**ACTIVITY**.
Without altering a word, return the records below, but exclude the pictures.

**RECORDS FOR THE EXERCISE**.
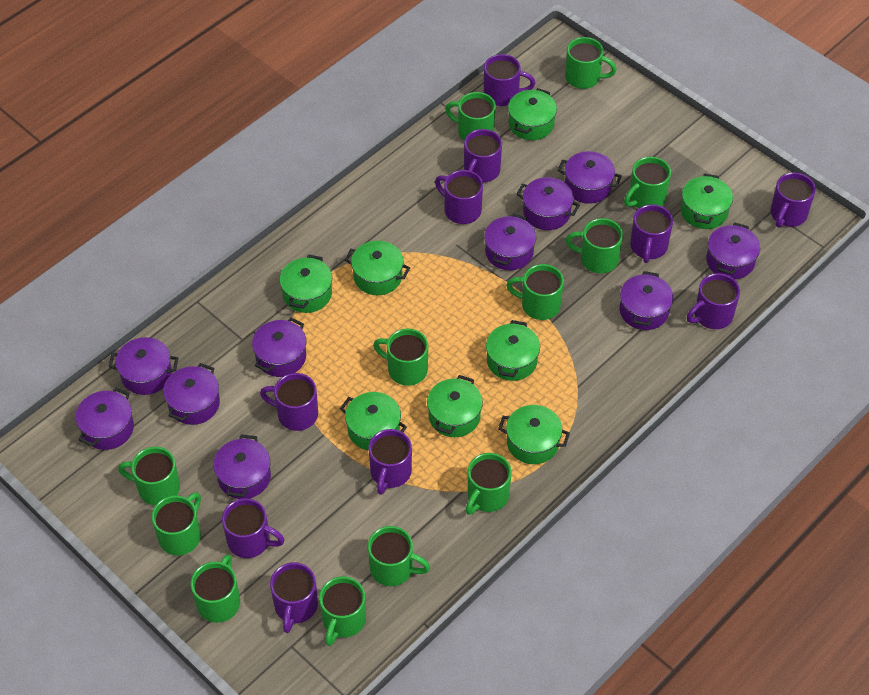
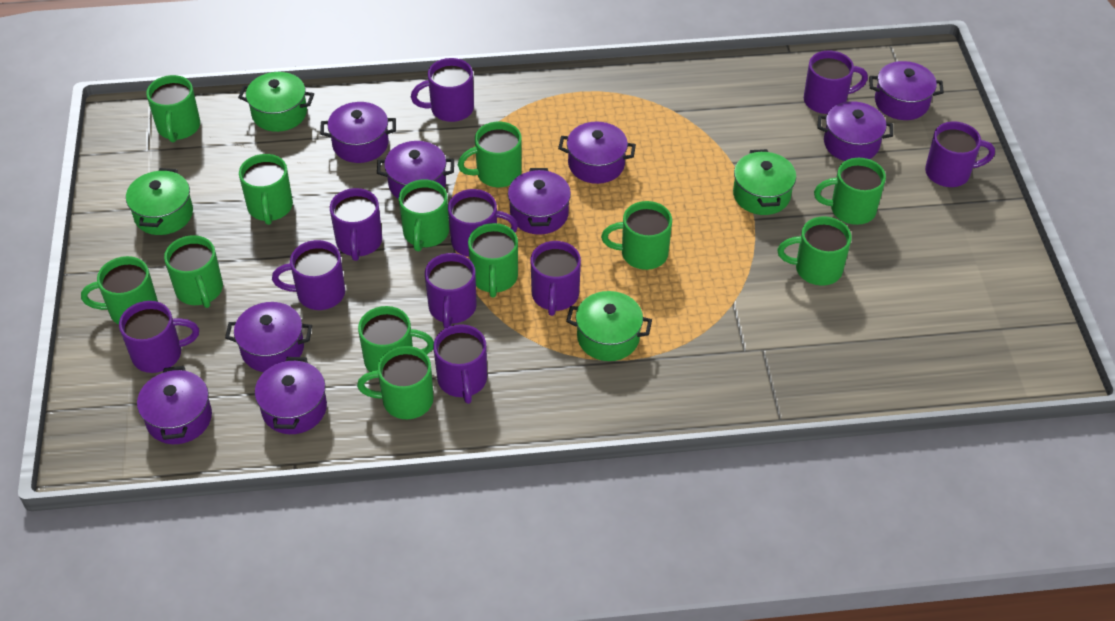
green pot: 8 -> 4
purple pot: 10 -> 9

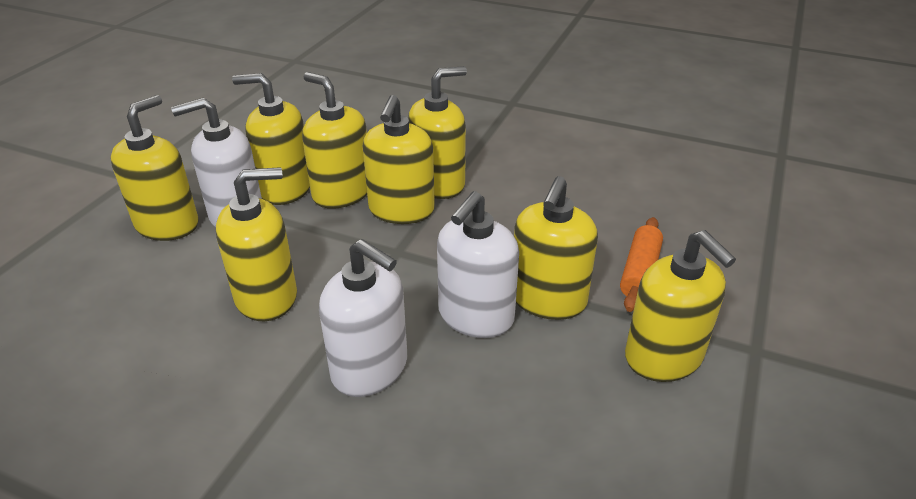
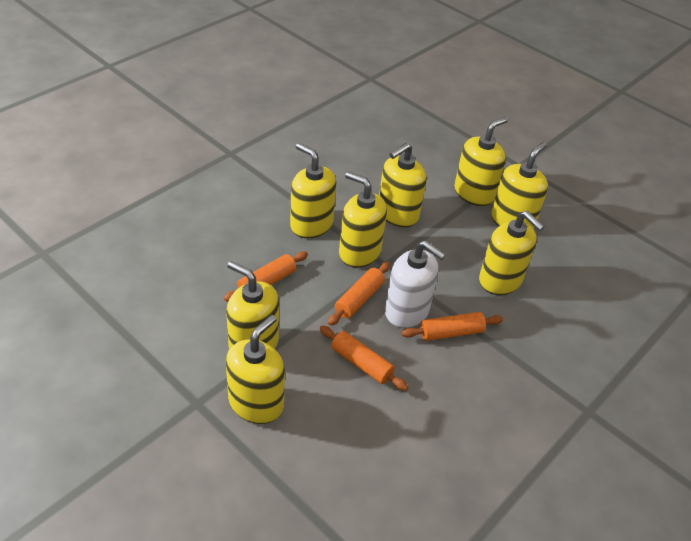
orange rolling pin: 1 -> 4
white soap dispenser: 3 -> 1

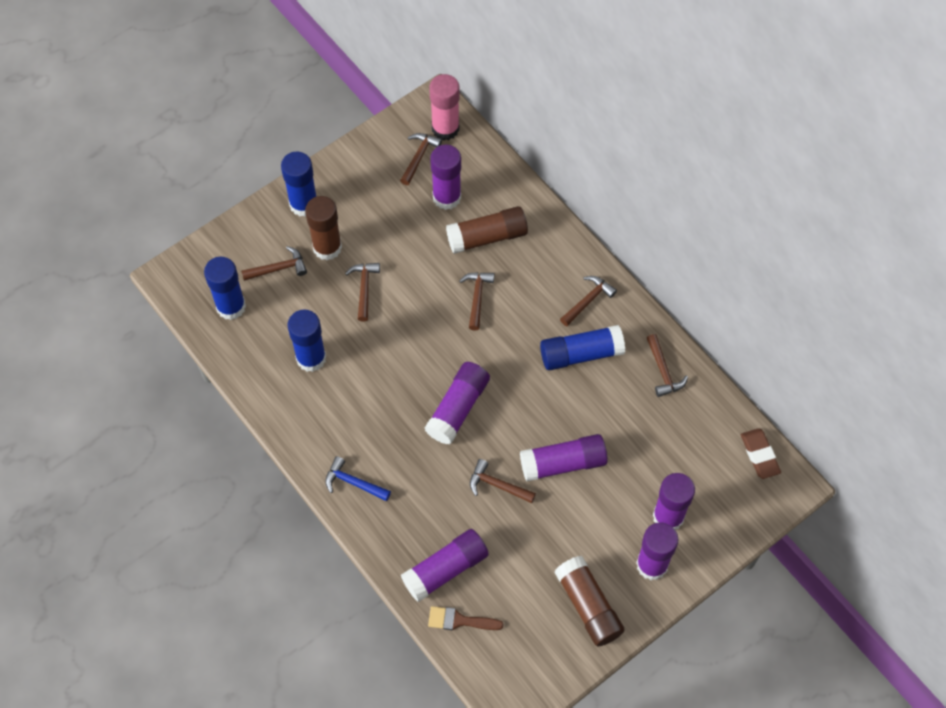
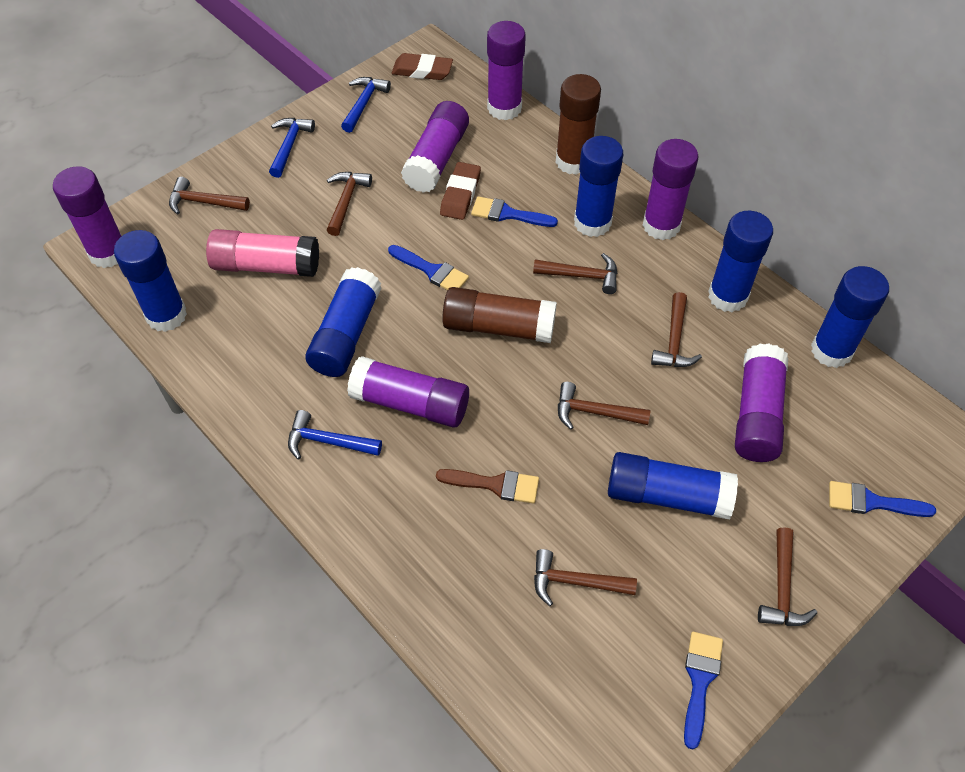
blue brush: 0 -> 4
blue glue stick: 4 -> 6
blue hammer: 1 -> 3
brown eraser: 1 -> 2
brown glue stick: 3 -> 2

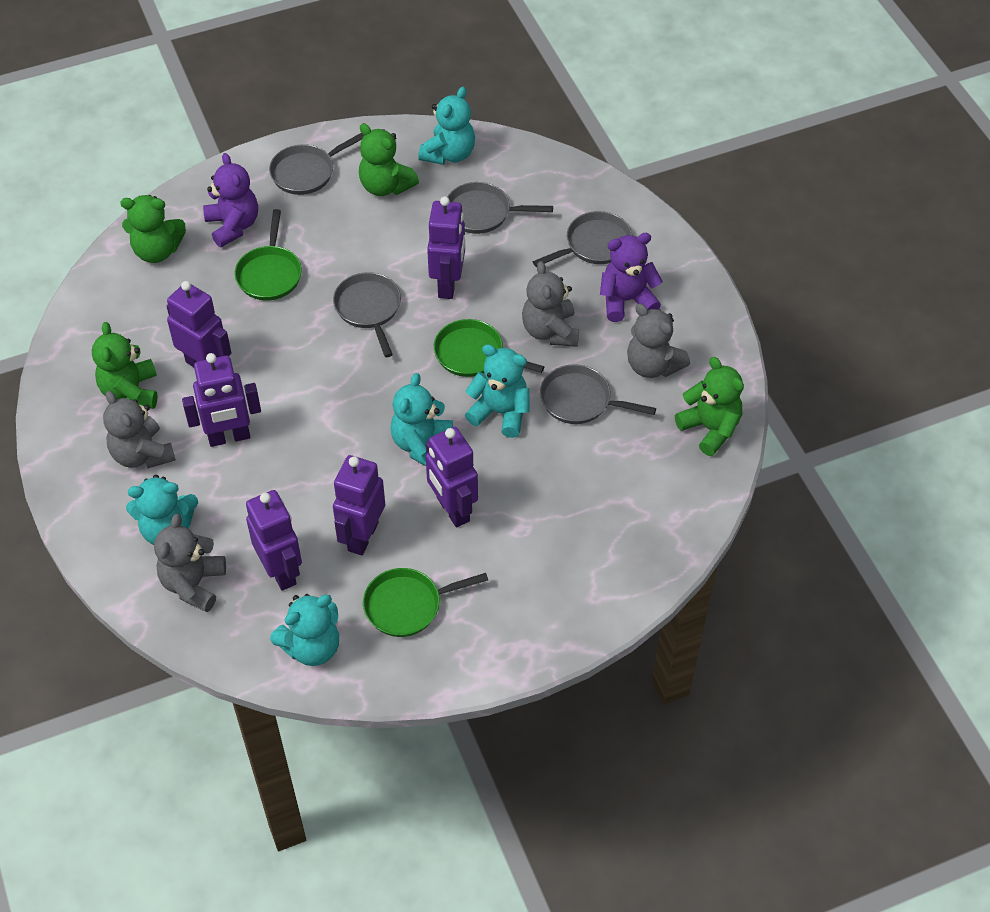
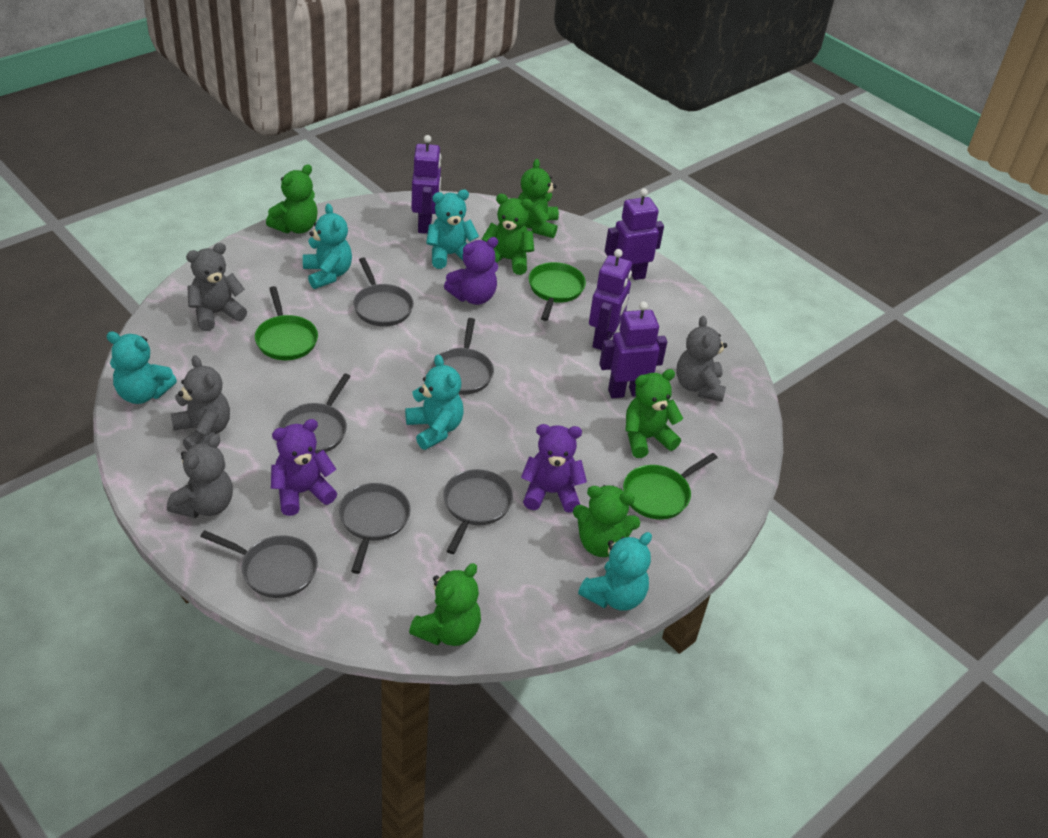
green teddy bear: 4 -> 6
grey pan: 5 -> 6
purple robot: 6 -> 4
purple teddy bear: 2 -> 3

**ANSWER TO THE PROBLEM**.
green pot: 8 -> 4
purple pot: 10 -> 9

orange rolling pin: 1 -> 4
white soap dispenser: 3 -> 1

blue brush: 0 -> 4
blue glue stick: 4 -> 6
blue hammer: 1 -> 3
brown eraser: 1 -> 2
brown glue stick: 3 -> 2

green teddy bear: 4 -> 6
grey pan: 5 -> 6
purple robot: 6 -> 4
purple teddy bear: 2 -> 3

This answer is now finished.